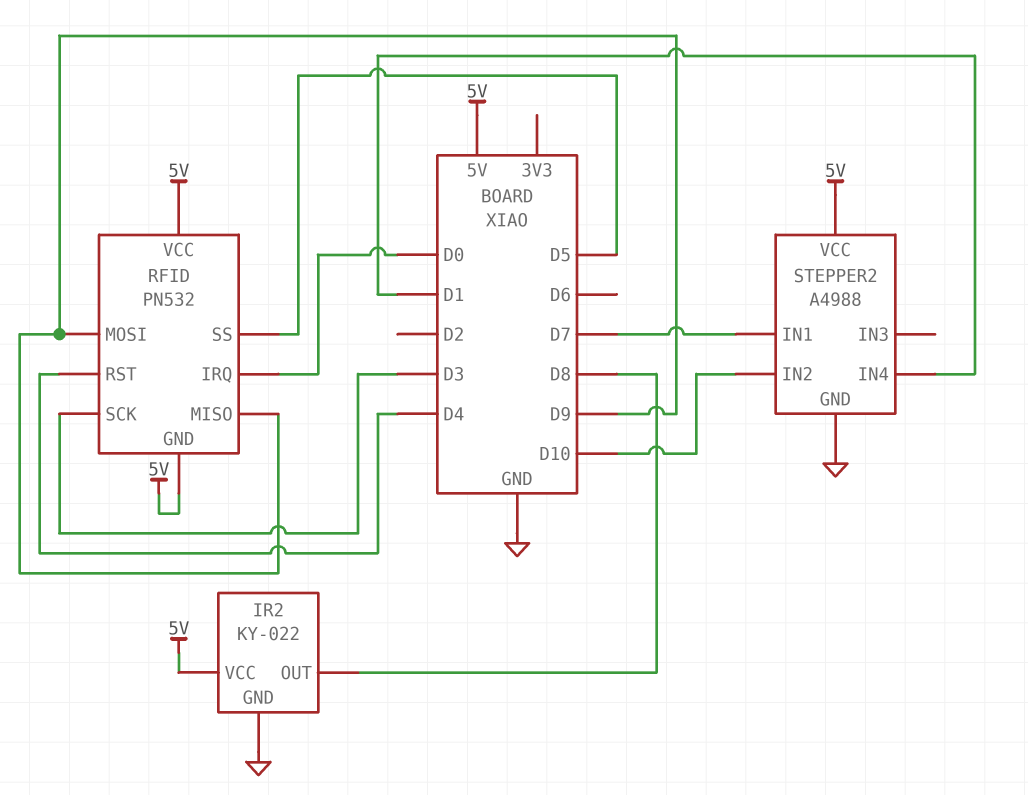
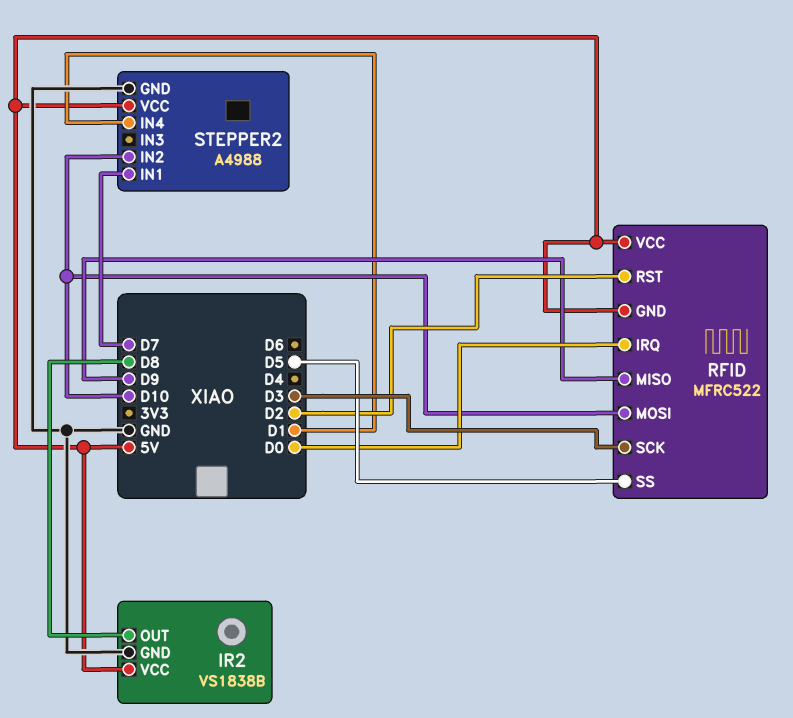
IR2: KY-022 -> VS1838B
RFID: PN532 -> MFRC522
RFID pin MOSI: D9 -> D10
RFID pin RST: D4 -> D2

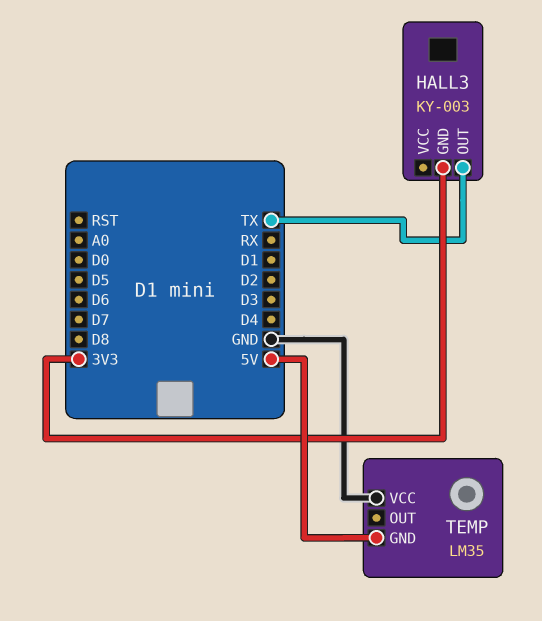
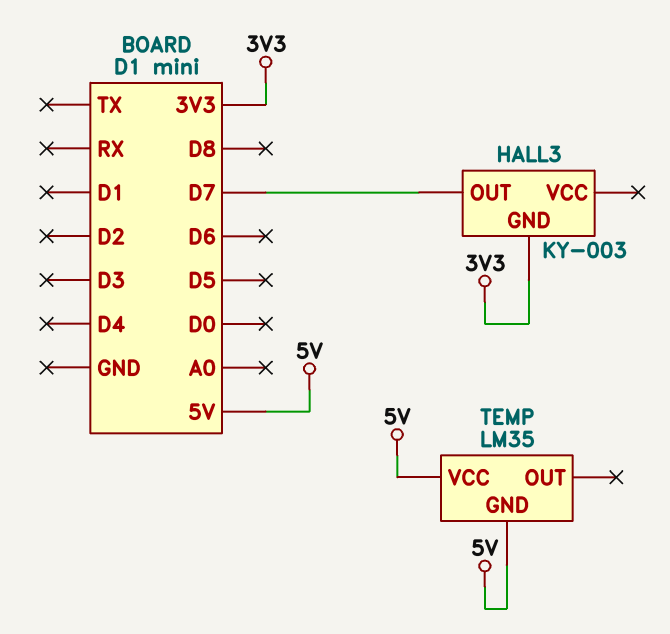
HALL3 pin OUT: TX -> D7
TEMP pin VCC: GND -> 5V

______________________________

Do not include the images; transcribe the rest of the listing exactly.

IR2: KY-022 -> VS1838B
RFID: PN532 -> MFRC522
RFID pin MOSI: D9 -> D10
RFID pin RST: D4 -> D2

HALL3 pin OUT: TX -> D7
TEMP pin VCC: GND -> 5V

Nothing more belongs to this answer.